- _Work request_
Copy out the lines of the records below, and only those lines, from the one with "building: [74,148,112,175] -> none" through the one with "building: [69,337,99,366] -> none", exactly as they appear.

- _Records_

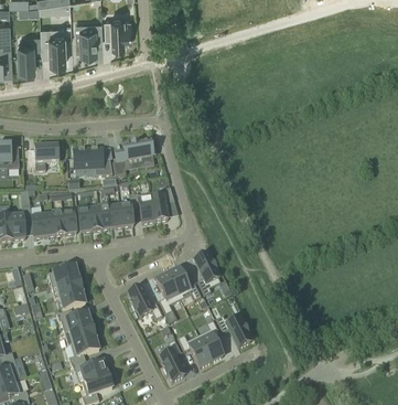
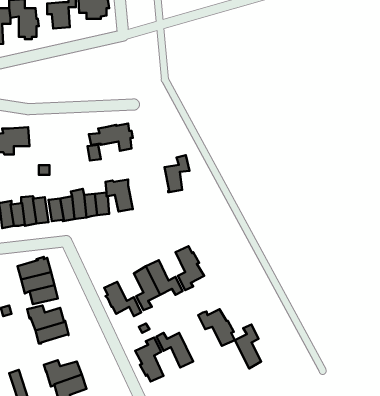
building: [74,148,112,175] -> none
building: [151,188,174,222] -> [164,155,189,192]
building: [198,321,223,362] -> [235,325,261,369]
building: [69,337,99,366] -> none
--
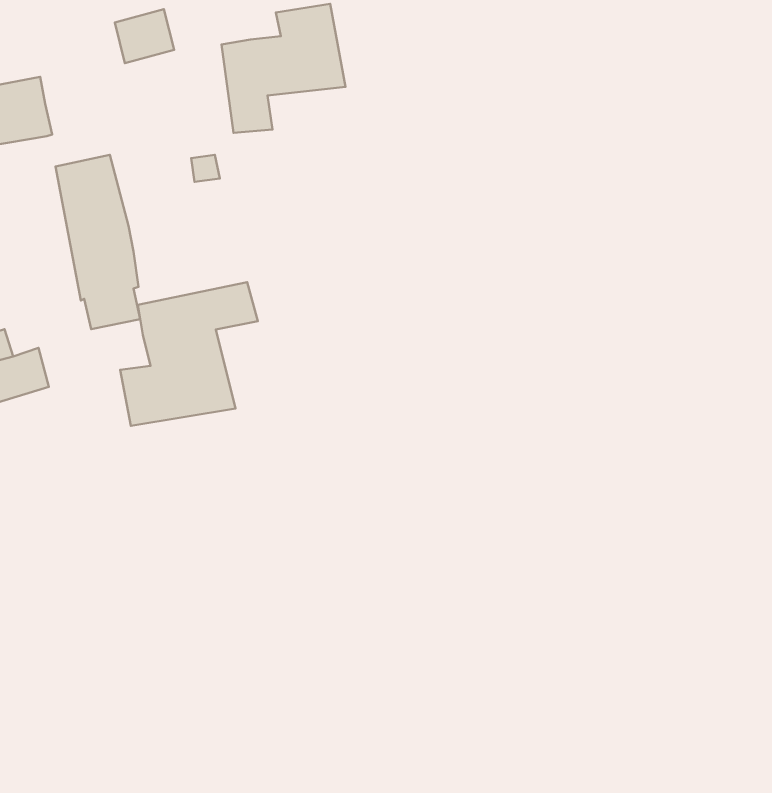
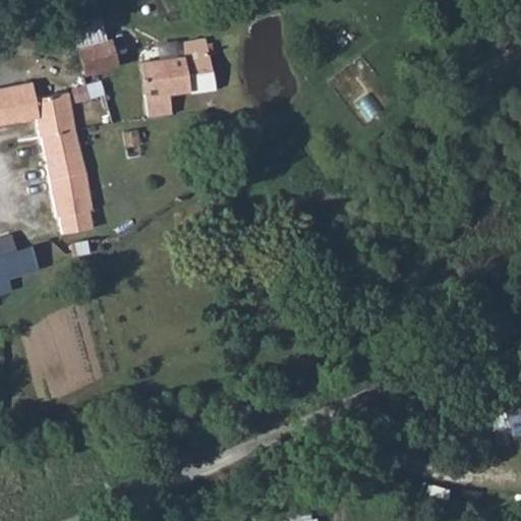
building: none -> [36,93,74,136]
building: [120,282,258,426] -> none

- _Solution to the problem_
building: [74,148,112,175] -> none
building: [151,188,174,222] -> [164,155,189,192]
building: [198,321,223,362] -> [235,325,261,369]
building: [69,337,99,366] -> none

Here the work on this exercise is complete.